Data for review:
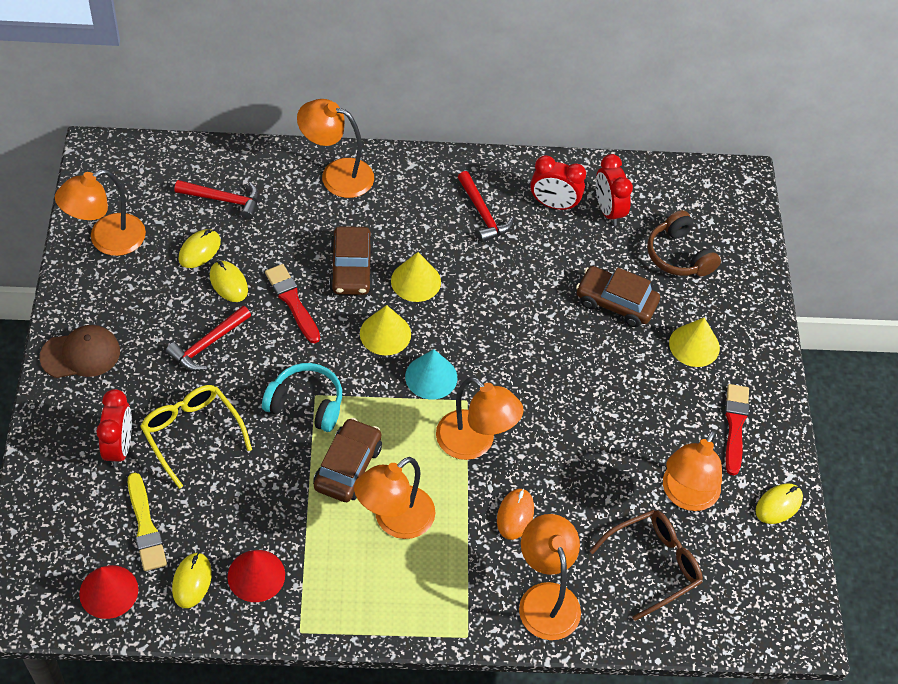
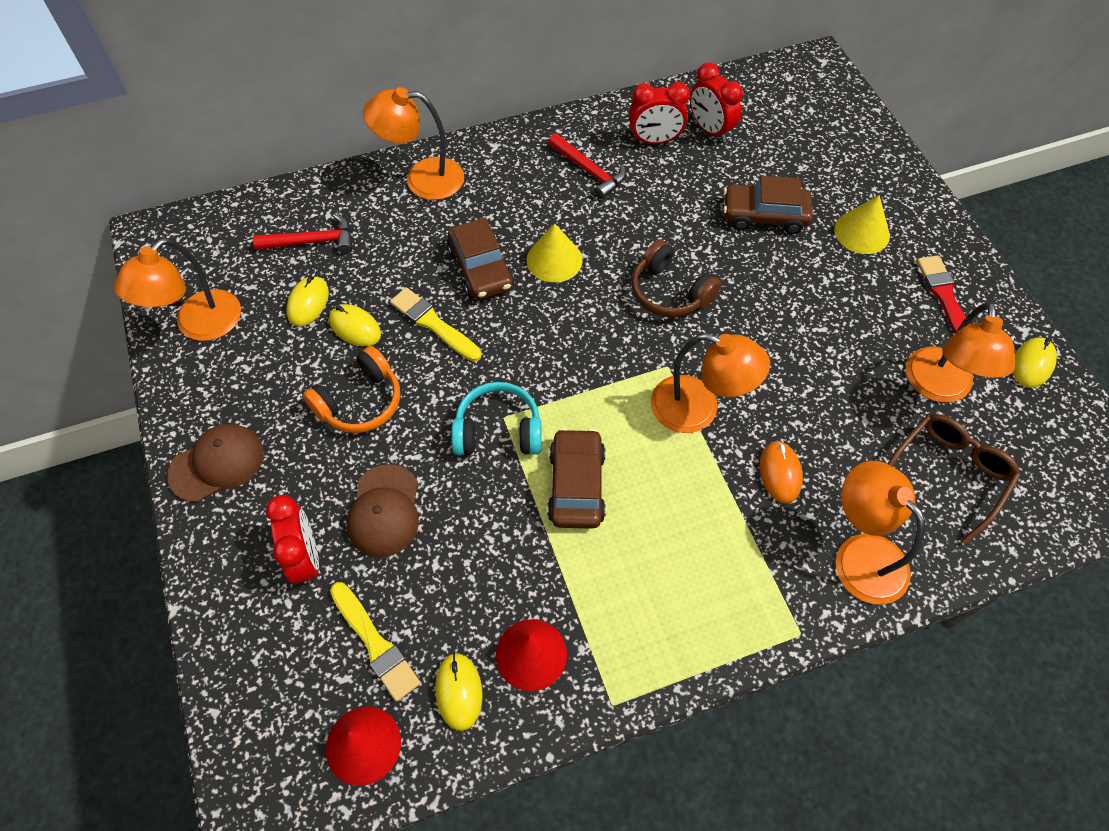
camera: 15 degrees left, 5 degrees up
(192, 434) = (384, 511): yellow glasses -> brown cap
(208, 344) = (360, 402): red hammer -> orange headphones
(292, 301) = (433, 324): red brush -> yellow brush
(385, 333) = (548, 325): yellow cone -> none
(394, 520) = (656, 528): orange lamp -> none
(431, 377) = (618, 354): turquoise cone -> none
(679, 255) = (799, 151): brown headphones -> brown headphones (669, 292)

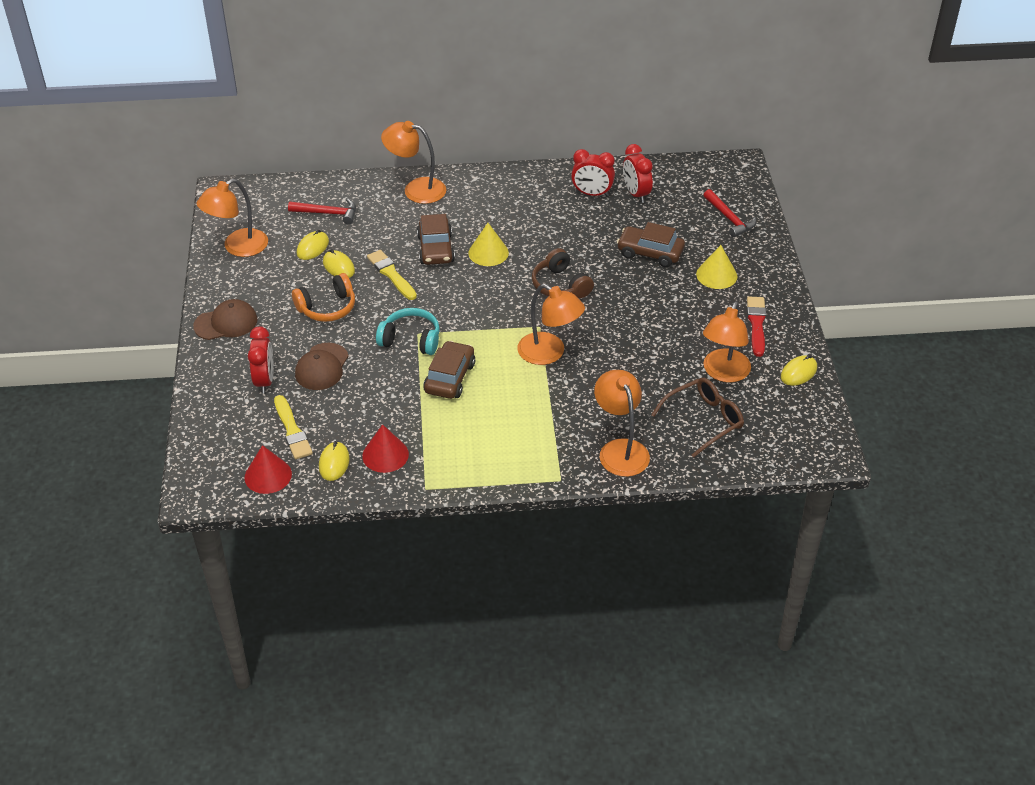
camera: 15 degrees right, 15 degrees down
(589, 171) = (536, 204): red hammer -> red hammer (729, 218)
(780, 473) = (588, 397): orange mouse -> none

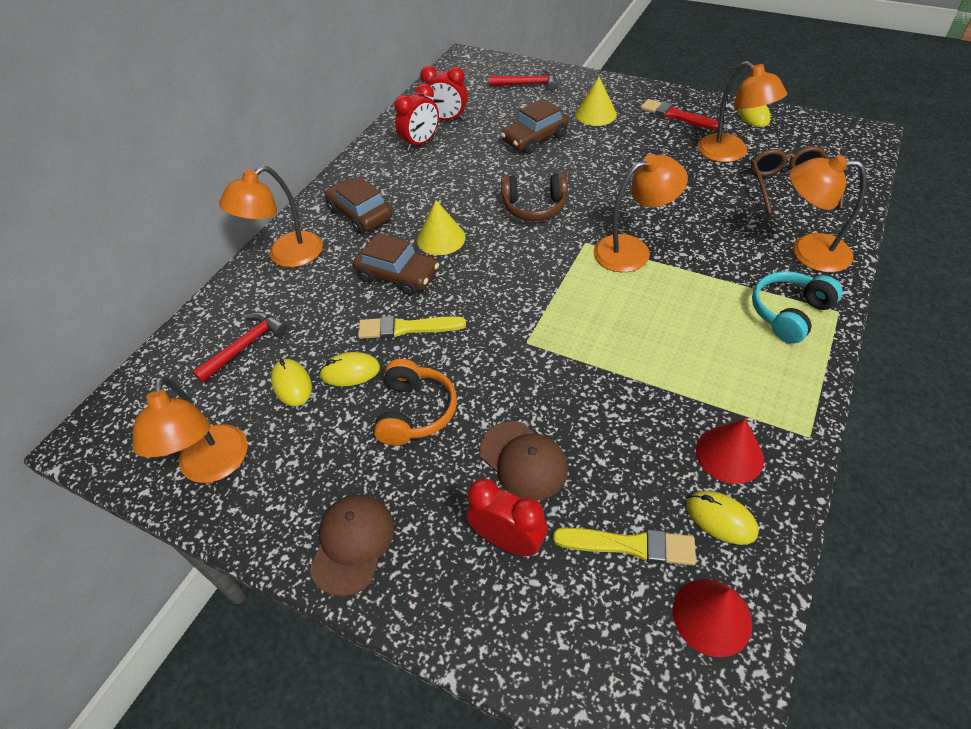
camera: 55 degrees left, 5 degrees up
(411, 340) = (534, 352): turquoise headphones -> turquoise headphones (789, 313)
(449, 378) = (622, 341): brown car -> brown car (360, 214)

Assignment: If the string "turquoise" is in a line of the entries, pick that line out.

Response to this task:
(431, 377) = (618, 354): turquoise cone -> none
(411, 340) = (534, 352): turquoise headphones -> turquoise headphones (789, 313)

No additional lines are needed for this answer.